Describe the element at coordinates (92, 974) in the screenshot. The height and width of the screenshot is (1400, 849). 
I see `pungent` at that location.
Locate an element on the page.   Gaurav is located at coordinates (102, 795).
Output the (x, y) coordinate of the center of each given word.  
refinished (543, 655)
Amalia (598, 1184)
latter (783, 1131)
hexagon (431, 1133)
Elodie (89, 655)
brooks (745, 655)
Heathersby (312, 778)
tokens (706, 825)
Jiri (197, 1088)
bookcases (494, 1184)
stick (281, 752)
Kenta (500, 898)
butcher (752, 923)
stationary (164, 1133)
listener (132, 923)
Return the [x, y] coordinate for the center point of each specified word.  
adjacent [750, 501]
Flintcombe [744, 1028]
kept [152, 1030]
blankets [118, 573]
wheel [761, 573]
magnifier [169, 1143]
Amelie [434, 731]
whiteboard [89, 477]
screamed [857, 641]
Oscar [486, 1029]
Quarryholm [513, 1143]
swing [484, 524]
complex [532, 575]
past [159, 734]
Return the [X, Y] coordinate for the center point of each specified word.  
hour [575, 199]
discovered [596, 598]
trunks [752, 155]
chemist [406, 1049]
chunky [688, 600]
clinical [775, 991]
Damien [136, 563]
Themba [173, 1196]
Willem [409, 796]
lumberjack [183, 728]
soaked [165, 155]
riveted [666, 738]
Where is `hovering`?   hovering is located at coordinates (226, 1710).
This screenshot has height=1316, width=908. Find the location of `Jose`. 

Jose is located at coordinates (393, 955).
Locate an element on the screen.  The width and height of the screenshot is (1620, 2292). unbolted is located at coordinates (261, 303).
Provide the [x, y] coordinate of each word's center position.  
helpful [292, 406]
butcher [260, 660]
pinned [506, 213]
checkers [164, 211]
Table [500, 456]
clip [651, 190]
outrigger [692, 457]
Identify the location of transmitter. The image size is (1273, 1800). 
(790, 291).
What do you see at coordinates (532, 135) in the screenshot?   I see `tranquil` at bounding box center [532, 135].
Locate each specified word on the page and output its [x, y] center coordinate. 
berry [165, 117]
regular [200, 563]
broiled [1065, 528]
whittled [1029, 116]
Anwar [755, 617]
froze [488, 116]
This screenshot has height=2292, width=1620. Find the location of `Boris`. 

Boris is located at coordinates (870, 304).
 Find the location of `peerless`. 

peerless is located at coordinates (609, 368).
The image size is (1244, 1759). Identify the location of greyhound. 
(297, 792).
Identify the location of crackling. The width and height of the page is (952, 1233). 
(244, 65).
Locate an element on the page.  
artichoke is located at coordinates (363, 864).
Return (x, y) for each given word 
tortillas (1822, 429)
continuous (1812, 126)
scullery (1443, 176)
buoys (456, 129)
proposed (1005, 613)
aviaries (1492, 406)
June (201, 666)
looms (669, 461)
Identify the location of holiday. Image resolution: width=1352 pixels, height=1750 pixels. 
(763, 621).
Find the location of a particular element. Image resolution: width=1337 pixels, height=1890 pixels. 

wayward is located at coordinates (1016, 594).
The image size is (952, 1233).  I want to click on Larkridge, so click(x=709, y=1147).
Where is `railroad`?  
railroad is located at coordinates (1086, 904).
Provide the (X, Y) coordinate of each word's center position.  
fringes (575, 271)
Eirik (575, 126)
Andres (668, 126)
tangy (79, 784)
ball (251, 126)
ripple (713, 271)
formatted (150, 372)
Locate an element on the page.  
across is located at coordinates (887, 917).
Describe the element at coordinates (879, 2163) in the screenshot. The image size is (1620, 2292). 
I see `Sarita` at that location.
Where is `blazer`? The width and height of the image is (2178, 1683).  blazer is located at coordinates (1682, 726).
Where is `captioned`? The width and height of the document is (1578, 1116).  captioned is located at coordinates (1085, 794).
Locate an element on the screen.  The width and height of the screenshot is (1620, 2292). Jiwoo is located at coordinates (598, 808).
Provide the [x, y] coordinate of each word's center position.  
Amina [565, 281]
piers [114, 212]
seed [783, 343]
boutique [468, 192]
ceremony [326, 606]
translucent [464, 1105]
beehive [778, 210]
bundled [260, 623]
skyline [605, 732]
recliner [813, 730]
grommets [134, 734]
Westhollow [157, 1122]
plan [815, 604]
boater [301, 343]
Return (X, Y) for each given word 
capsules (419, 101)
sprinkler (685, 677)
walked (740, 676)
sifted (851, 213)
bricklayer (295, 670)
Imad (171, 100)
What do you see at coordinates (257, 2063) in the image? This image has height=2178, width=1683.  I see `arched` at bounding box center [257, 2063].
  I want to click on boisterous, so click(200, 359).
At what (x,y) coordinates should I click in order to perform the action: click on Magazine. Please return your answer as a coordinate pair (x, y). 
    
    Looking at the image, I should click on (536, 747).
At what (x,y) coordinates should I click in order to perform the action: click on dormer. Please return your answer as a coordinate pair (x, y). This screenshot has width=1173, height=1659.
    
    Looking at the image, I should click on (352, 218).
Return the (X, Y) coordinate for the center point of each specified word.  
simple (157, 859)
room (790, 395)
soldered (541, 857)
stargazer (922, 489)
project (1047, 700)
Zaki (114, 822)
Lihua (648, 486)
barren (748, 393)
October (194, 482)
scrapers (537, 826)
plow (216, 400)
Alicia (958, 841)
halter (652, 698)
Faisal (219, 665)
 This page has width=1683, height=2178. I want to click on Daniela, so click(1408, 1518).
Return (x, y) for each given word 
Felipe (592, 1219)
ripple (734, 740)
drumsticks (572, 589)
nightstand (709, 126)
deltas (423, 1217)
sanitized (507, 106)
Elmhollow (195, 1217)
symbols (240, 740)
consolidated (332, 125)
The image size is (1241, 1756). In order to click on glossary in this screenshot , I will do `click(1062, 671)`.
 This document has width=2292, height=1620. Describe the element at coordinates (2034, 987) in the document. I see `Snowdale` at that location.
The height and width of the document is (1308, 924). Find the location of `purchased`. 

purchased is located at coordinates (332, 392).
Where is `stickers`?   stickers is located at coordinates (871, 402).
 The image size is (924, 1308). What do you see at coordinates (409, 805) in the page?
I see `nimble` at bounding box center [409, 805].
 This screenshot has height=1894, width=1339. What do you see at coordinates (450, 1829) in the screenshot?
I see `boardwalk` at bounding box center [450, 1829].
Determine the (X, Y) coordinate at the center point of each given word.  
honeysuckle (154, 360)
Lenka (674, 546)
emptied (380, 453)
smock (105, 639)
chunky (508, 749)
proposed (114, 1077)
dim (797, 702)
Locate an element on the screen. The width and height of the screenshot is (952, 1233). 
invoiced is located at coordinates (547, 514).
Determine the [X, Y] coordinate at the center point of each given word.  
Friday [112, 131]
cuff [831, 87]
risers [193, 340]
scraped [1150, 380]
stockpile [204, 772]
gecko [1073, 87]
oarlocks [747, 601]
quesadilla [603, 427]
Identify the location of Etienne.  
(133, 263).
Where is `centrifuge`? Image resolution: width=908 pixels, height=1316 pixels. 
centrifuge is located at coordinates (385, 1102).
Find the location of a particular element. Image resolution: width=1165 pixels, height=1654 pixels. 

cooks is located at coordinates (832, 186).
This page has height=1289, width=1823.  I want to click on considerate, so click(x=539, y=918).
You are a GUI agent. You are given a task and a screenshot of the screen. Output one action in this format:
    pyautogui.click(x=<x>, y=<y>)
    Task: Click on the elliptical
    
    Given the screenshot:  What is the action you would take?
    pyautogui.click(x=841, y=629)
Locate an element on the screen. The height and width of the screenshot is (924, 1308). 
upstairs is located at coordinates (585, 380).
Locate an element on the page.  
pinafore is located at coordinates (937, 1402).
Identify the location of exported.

■ ■ ■ ■

▸ What needs to be done
Render every line of the items above as a Markdown table with the columns Row and Text. Number each row and omit blank lines.

▸ Answer to the task
| Row | Text |
|---|---|
| 1 | Describe the element at coordinates (92, 974) in the screenshot. The height and width of the screenshot is (1400, 849).  |
| 2 | I see `pungent` at that location. |
| 3 | Locate an element on the page.   Gaurav is located at coordinates (102, 795). |
| 4 | Output the (x, y) coordinate of the center of each given word.   |
| 5 | refinished (543, 655) |
| 6 | Amalia (598, 1184) |
| 7 | latter (783, 1131) |
| 8 | hexagon (431, 1133) |
| 9 | Elodie (89, 655) |
| 10 | brooks (745, 655) |
| 11 | Heathersby (312, 778) |
| 12 | tokens (706, 825) |
| 13 | Jiri (197, 1088) |
| 14 | bookcases (494, 1184) |
| 15 | stick (281, 752) |
| 16 | Kenta (500, 898) |
| 17 | butcher (752, 923) |
| 18 | stationary (164, 1133) |
| 19 | listener (132, 923) |
| 20 | Return the [x, y] coordinate for the center point of each specified word.   |
| 21 | adjacent [750, 501] |
| 22 | Flintcombe [744, 1028] |
| 23 | kept [152, 1030] |
| 24 | blankets [118, 573] |
| 25 | wheel [761, 573] |
| 26 | magnifier [169, 1143] |
| 27 | Amelie [434, 731] |
| 28 | whiteboard [89, 477] |
| 29 | screamed [857, 641] |
| 30 | Oscar [486, 1029] |
| 31 | Quarryholm [513, 1143] |
| 32 | swing [484, 524] |
| 33 | complex [532, 575] |
| 34 | past [159, 734] |
| 35 | Return the [X, Y] coordinate for the center point of each specified word.   |
| 36 | hour [575, 199] |
| 37 | discovered [596, 598] |
| 38 | trunks [752, 155] |
| 39 | chemist [406, 1049] |
| 40 | chunky [688, 600] |
| 41 | clinical [775, 991] |
| 42 | Damien [136, 563] |
| 43 | Themba [173, 1196] |
| 44 | Willem [409, 796] |
| 45 | lumberjack [183, 728] |
| 46 | soaked [165, 155] |
| 47 | riveted [666, 738] |
| 48 | Where is `hovering`?   hovering is located at coordinates (226, 1710). |
| 49 | This screenshot has height=1316, width=908. Find the location of `Jose`.  |
| 50 | Jose is located at coordinates (393, 955). |
| 51 | Locate an element on the screen.  The width and height of the screenshot is (1620, 2292). unbolted is located at coordinates (261, 303). |
| 52 | Provide the [x, y] coordinate of each word's center position.   |
| 53 | helpful [292, 406] |
| 54 | butcher [260, 660] |
| 55 | pinned [506, 213] |
| 56 | checkers [164, 211] |
| 57 | Table [500, 456] |
| 58 | clip [651, 190] |
| 59 | outrigger [692, 457] |
| 60 | Identify the location of transmitter. The image size is (1273, 1800).  |
| 61 | (790, 291). |
| 62 | What do you see at coordinates (532, 135) in the screenshot?   I see `tranquil` at bounding box center [532, 135]. |
| 63 | Locate each specified word on the page and output its [x, y] center coordinate.  |
| 64 | berry [165, 117] |
| 65 | regular [200, 563] |
| 66 | broiled [1065, 528] |
| 67 | whittled [1029, 116] |
| 68 | Anwar [755, 617] |
| 69 | froze [488, 116] |
| 70 | This screenshot has height=2292, width=1620. Find the location of `Boris`.  |
| 71 | Boris is located at coordinates (870, 304). |
| 72 |  Find the location of `peerless`.  |
| 73 | peerless is located at coordinates (609, 368). |
| 74 | The image size is (1244, 1759). Identify the location of greyhound.  |
| 75 | (297, 792). |
| 76 | Identify the location of crackling. The width and height of the page is (952, 1233).  |
| 77 | (244, 65). |
| 78 | Locate an element on the page.   |
| 79 | artichoke is located at coordinates (363, 864). |
| 80 | Return (x, y) for each given word  |
| 81 | tortillas (1822, 429) |
| 82 | continuous (1812, 126) |
| 83 | scullery (1443, 176) |
| 84 | buoys (456, 129) |
| 85 | proposed (1005, 613) |
| 86 | aviaries (1492, 406) |
| 87 | June (201, 666) |
| 88 | looms (669, 461) |
| 89 | Identify the location of holiday. Image resolution: width=1352 pixels, height=1750 pixels.  |
| 90 | (763, 621). |
| 91 | Find the location of a particular element. Image resolution: width=1337 pixels, height=1890 pixels.  |
| 92 | wayward is located at coordinates (1016, 594). |
| 93 | The image size is (952, 1233).  I want to click on Larkridge, so click(x=709, y=1147). |
| 94 | Where is `railroad`?   |
| 95 | railroad is located at coordinates (1086, 904). |
| 96 | Provide the (X, Y) coordinate of each word's center position.   |
| 97 | fringes (575, 271) |
| 98 | Eirik (575, 126) |
| 99 | Andres (668, 126) |
| 100 | tangy (79, 784) |
| 101 | ball (251, 126) |
| 102 | ripple (713, 271) |
| 103 | formatted (150, 372) |
| 104 | Locate an element on the page.   |
| 105 | across is located at coordinates (887, 917). |
| 106 | Describe the element at coordinates (879, 2163) in the screenshot. The image size is (1620, 2292).  |
| 107 | I see `Sarita` at that location. |
| 108 | Where is `blazer`? The width and height of the image is (2178, 1683).  blazer is located at coordinates (1682, 726). |
| 109 | Where is `captioned`? The width and height of the document is (1578, 1116).  captioned is located at coordinates (1085, 794). |
| 110 | Locate an element on the screen.  The width and height of the screenshot is (1620, 2292). Jiwoo is located at coordinates (598, 808). |
| 111 | Provide the [x, y] coordinate of each word's center position.   |
| 112 | Amina [565, 281] |
| 113 | piers [114, 212] |
| 114 | seed [783, 343] |
| 115 | boutique [468, 192] |
| 116 | ceremony [326, 606] |
| 117 | translucent [464, 1105] |
| 118 | beehive [778, 210] |
| 119 | bundled [260, 623] |
| 120 | skyline [605, 732] |
| 121 | recliner [813, 730] |
| 122 | grommets [134, 734] |
| 123 | Westhollow [157, 1122] |
| 124 | plan [815, 604] |
| 125 | boater [301, 343] |
| 126 | Return (X, Y) for each given word  |
| 127 | capsules (419, 101) |
| 128 | sprinkler (685, 677) |
| 129 | walked (740, 676) |
| 130 | sifted (851, 213) |
| 131 | bricklayer (295, 670) |
| 132 | Imad (171, 100) |
| 133 | What do you see at coordinates (257, 2063) in the image? This image has height=2178, width=1683.  I see `arched` at bounding box center [257, 2063]. |
| 134 |   I want to click on boisterous, so click(200, 359). |
| 135 | At what (x,y) coordinates should I click in order to perform the action: click on Magazine. Please return your answer as a coordinate pair (x, y).  |
| 136 |     Looking at the image, I should click on (536, 747). |
| 137 | At what (x,y) coordinates should I click in order to perform the action: click on dormer. Please return your answer as a coordinate pair (x, y). This screenshot has width=1173, height=1659. |
| 138 |     Looking at the image, I should click on (352, 218). |
| 139 | Return the (X, Y) coordinate for the center point of each specified word.   |
| 140 | simple (157, 859) |
| 141 | room (790, 395) |
| 142 | soldered (541, 857) |
| 143 | stargazer (922, 489) |
| 144 | project (1047, 700) |
| 145 | Zaki (114, 822) |
| 146 | Lihua (648, 486) |
| 147 | barren (748, 393) |
| 148 | October (194, 482) |
| 149 | scrapers (537, 826) |
| 150 | plow (216, 400) |
| 151 | Alicia (958, 841) |
| 152 | halter (652, 698) |
| 153 | Faisal (219, 665) |
| 154 |  This page has width=1683, height=2178. I want to click on Daniela, so click(1408, 1518). |
| 155 | Return (x, y) for each given word  |
| 156 | Felipe (592, 1219) |
| 157 | ripple (734, 740) |
| 158 | drumsticks (572, 589) |
| 159 | nightstand (709, 126) |
| 160 | deltas (423, 1217) |
| 161 | sanitized (507, 106) |
| 162 | Elmhollow (195, 1217) |
| 163 | symbols (240, 740) |
| 164 | consolidated (332, 125) |
| 165 | The image size is (1241, 1756). In order to click on glossary in this screenshot , I will do `click(1062, 671)`. |
| 166 |  This document has width=2292, height=1620. Describe the element at coordinates (2034, 987) in the document. I see `Snowdale` at that location. |
| 167 | The height and width of the document is (1308, 924). Find the location of `purchased`.  |
| 168 | purchased is located at coordinates (332, 392). |
| 169 | Where is `stickers`?   stickers is located at coordinates (871, 402). |
| 170 |  The image size is (924, 1308). What do you see at coordinates (409, 805) in the page? |
| 171 | I see `nimble` at bounding box center [409, 805]. |
| 172 |  This screenshot has height=1894, width=1339. What do you see at coordinates (450, 1829) in the screenshot? |
| 173 | I see `boardwalk` at bounding box center [450, 1829]. |
| 174 | Determine the (X, Y) coordinate at the center point of each given word.   |
| 175 | honeysuckle (154, 360) |
| 176 | Lenka (674, 546) |
| 177 | emptied (380, 453) |
| 178 | smock (105, 639) |
| 179 | chunky (508, 749) |
| 180 | proposed (114, 1077) |
| 181 | dim (797, 702) |
| 182 | Locate an element on the screen. The width and height of the screenshot is (952, 1233).  |
| 183 | invoiced is located at coordinates (547, 514). |
| 184 | Determine the [X, Y] coordinate at the center point of each given word.   |
| 185 | Friday [112, 131] |
| 186 | cuff [831, 87] |
| 187 | risers [193, 340] |
| 188 | scraped [1150, 380] |
| 189 | stockpile [204, 772] |
| 190 | gecko [1073, 87] |
| 191 | oarlocks [747, 601] |
| 192 | quesadilla [603, 427] |
| 193 | Identify the location of Etienne.   |
| 194 | (133, 263). |
| 195 | Where is `centrifuge`? Image resolution: width=908 pixels, height=1316 pixels.  |
| 196 | centrifuge is located at coordinates (385, 1102). |
| 197 | Find the location of a particular element. Image resolution: width=1165 pixels, height=1654 pixels.  |
| 198 | cooks is located at coordinates (832, 186). |
| 199 | This page has height=1289, width=1823.  I want to click on considerate, so click(x=539, y=918). |
| 200 | You are a GUI agent. You are given a task and a screenshot of the screen. Output one action in this format: |
| 201 |     pyautogui.click(x=<x>, y=<y>) |
| 202 |     Task: Click on the elliptical |
| 203 |     Given the screenshot:  What is the action you would take? |
| 204 |     pyautogui.click(x=841, y=629) |
| 205 | Locate an element on the screen. The height and width of the screenshot is (924, 1308).  |
| 206 | upstairs is located at coordinates (585, 380). |
| 207 | Locate an element on the page.   |
| 208 | pinafore is located at coordinates (937, 1402). |
| 209 | Identify the location of exported. |